§ **What is needed**
In the records below, find the line with "R9: 18k (GND, U6/CH0) -> 18k (GND, VA)", then copy each line exactly until you have copied the line with "U5 pin GP5: SIG12 -> none". Leave any picture out.

:::

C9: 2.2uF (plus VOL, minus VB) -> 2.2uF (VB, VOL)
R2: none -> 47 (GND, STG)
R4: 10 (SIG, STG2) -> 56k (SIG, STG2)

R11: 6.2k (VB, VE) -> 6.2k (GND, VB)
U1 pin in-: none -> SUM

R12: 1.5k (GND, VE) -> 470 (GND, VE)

:::

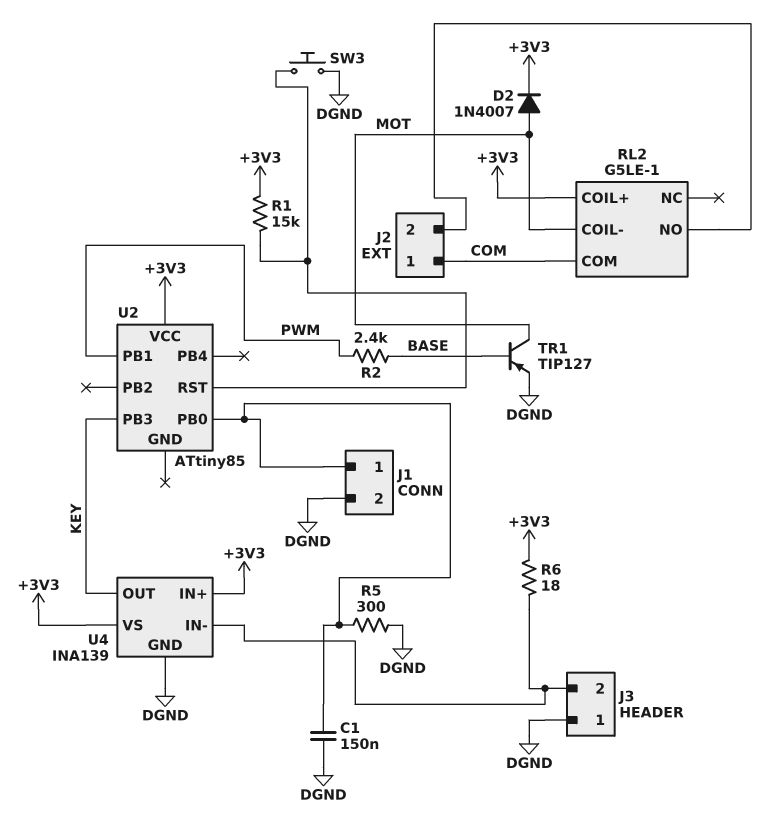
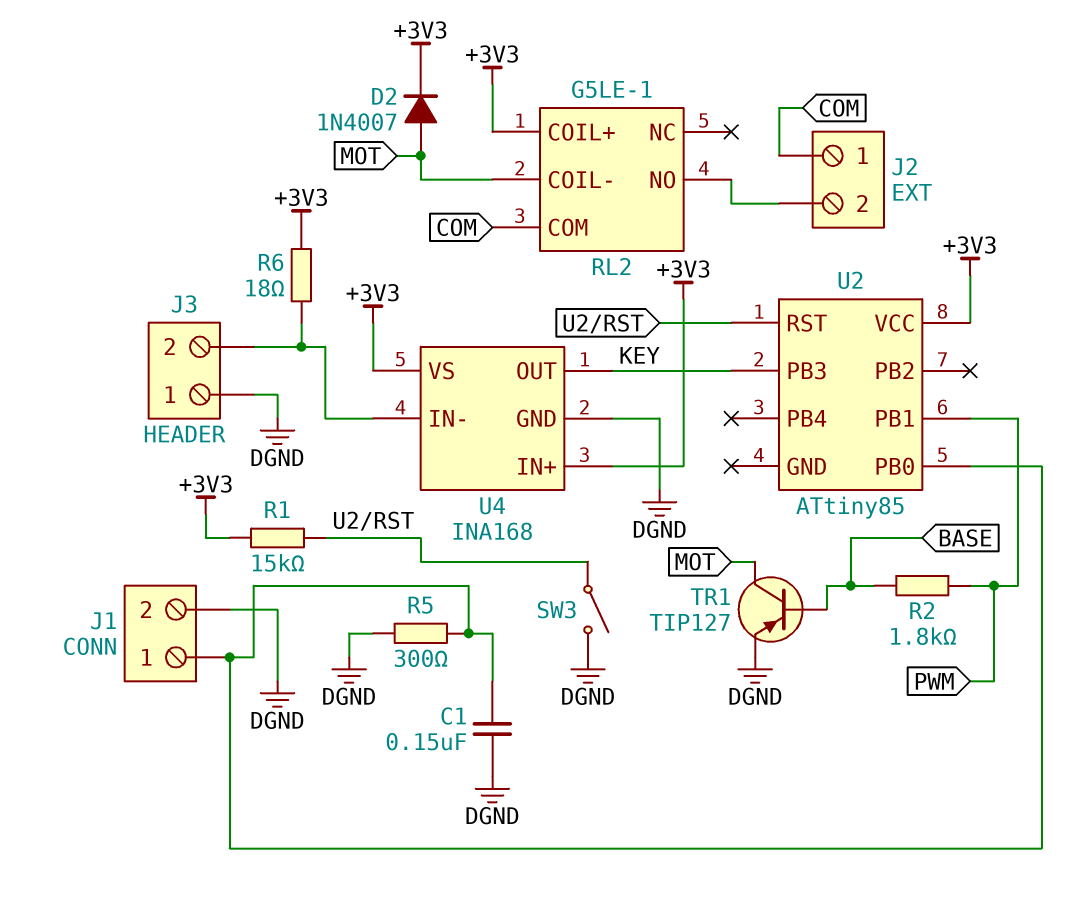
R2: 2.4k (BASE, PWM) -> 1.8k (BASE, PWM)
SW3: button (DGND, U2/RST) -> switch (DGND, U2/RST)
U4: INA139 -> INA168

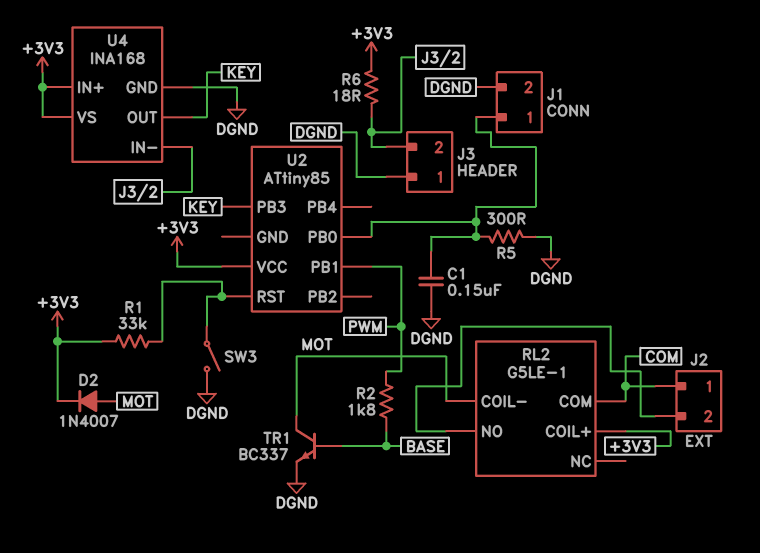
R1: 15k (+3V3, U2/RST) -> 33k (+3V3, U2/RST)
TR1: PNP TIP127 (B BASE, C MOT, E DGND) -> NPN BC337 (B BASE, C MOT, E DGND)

:::

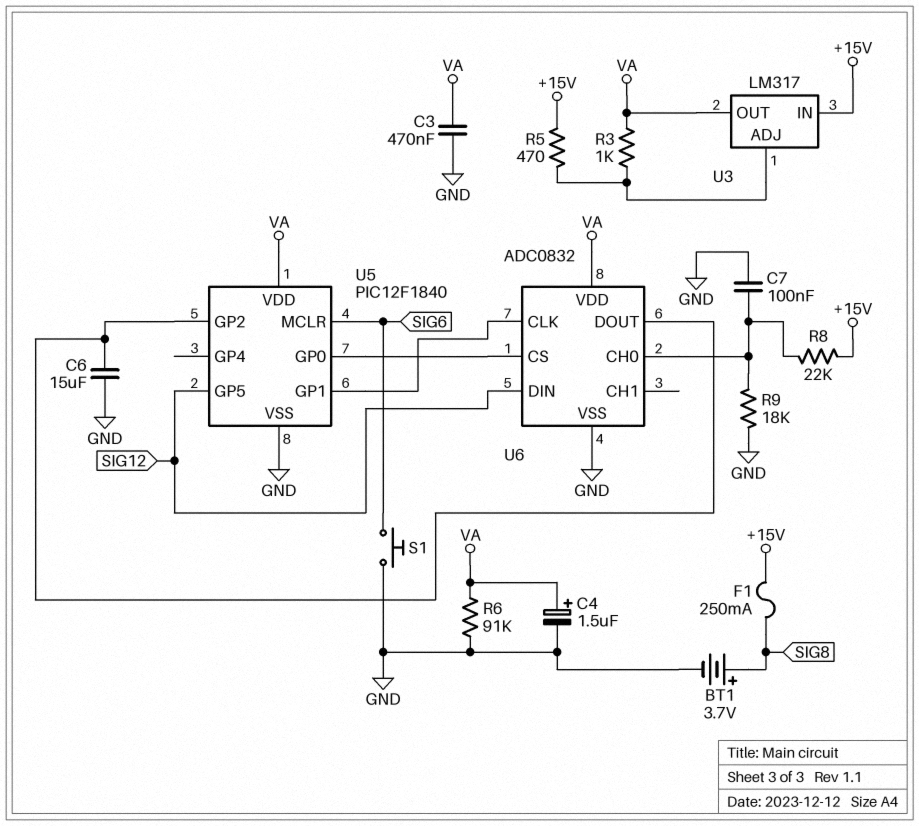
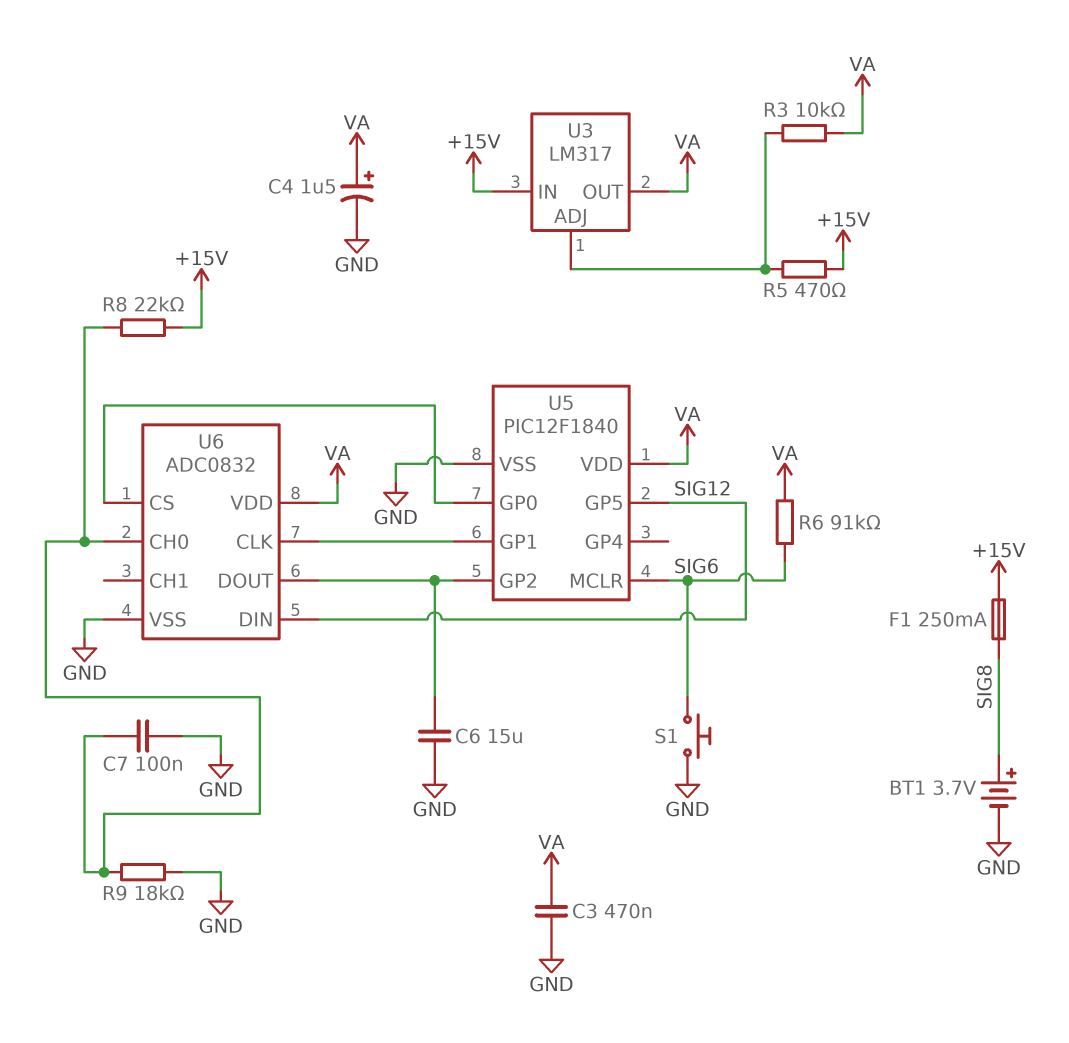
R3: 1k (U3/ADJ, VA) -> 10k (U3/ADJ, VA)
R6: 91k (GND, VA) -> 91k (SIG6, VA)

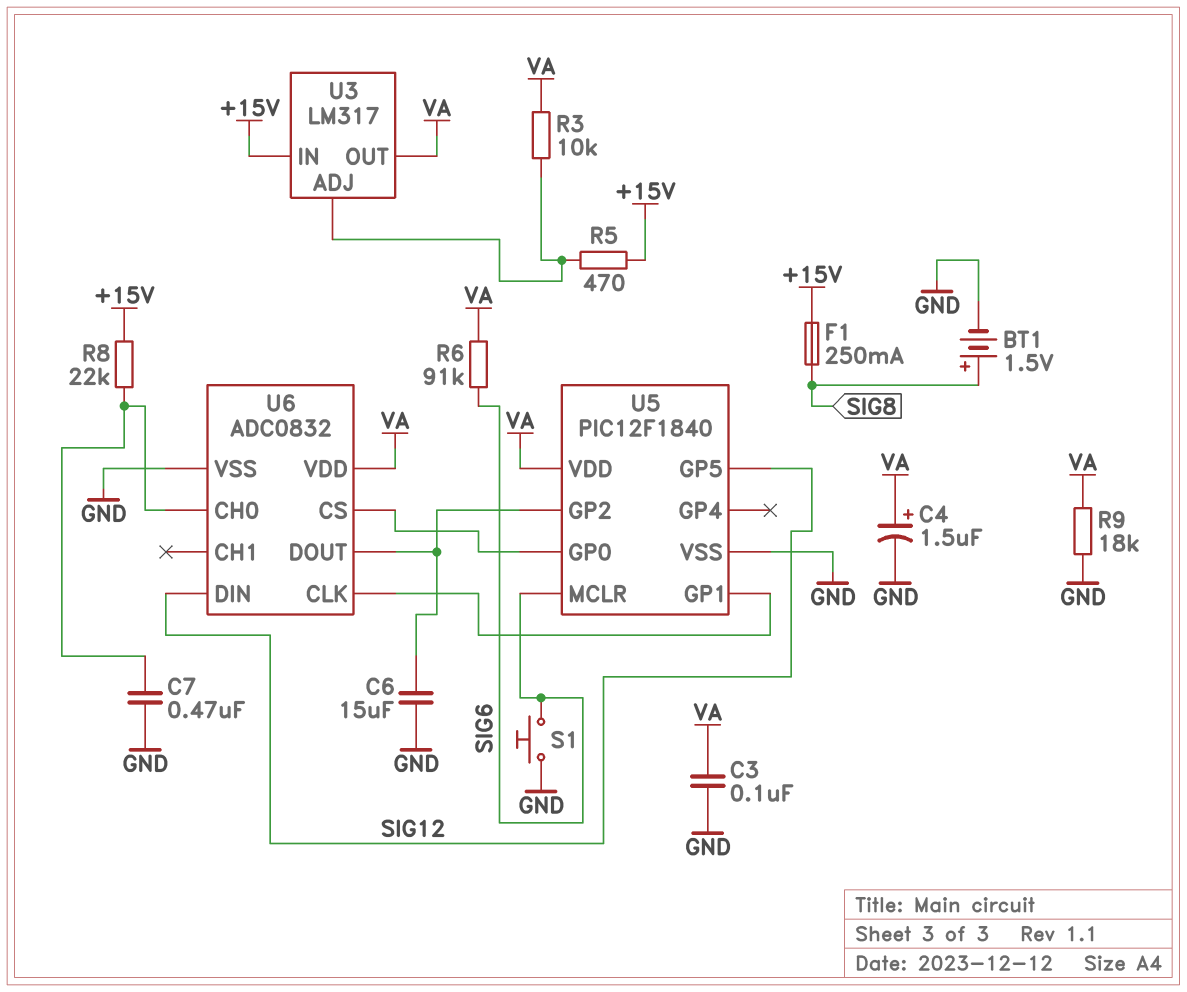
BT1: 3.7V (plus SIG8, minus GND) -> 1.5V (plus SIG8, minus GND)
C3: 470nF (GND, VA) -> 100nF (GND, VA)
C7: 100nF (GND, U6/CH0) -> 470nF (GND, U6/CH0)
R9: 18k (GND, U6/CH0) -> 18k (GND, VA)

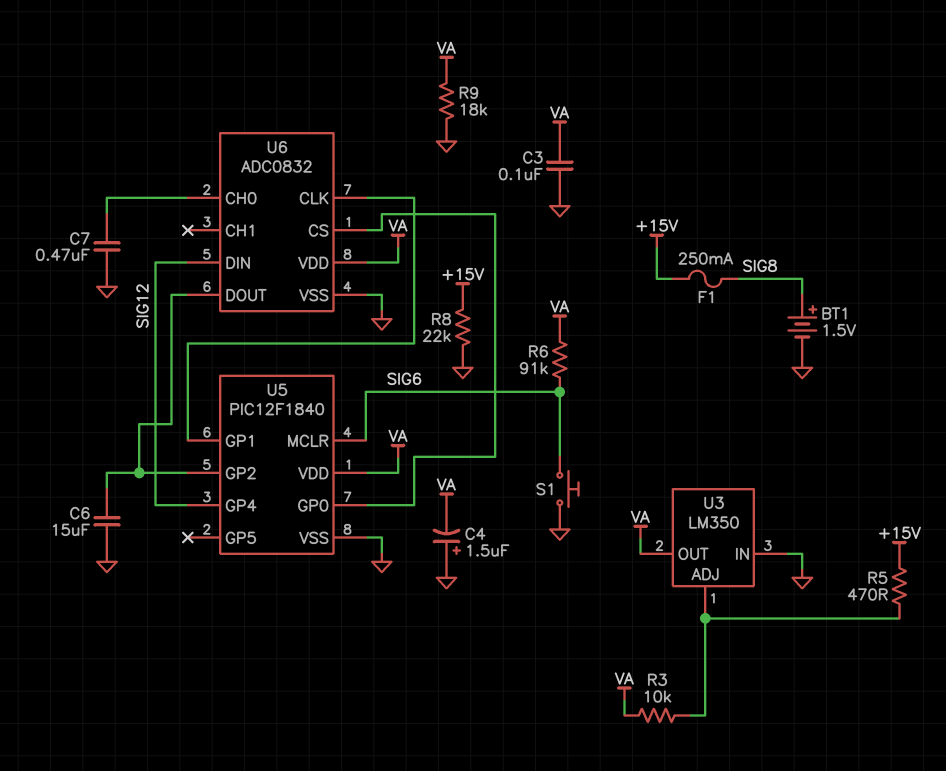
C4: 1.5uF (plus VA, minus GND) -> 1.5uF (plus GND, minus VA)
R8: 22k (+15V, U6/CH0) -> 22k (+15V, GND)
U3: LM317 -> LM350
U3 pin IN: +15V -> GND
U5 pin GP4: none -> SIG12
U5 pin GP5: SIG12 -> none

:::

§ **Result for this exercise**
R9: 18k (GND, U6/CH0) -> 18k (GND, VA)

C4: 1.5uF (plus VA, minus GND) -> 1.5uF (plus GND, minus VA)
R8: 22k (+15V, U6/CH0) -> 22k (+15V, GND)
U3: LM317 -> LM350
U3 pin IN: +15V -> GND
U5 pin GP4: none -> SIG12
U5 pin GP5: SIG12 -> none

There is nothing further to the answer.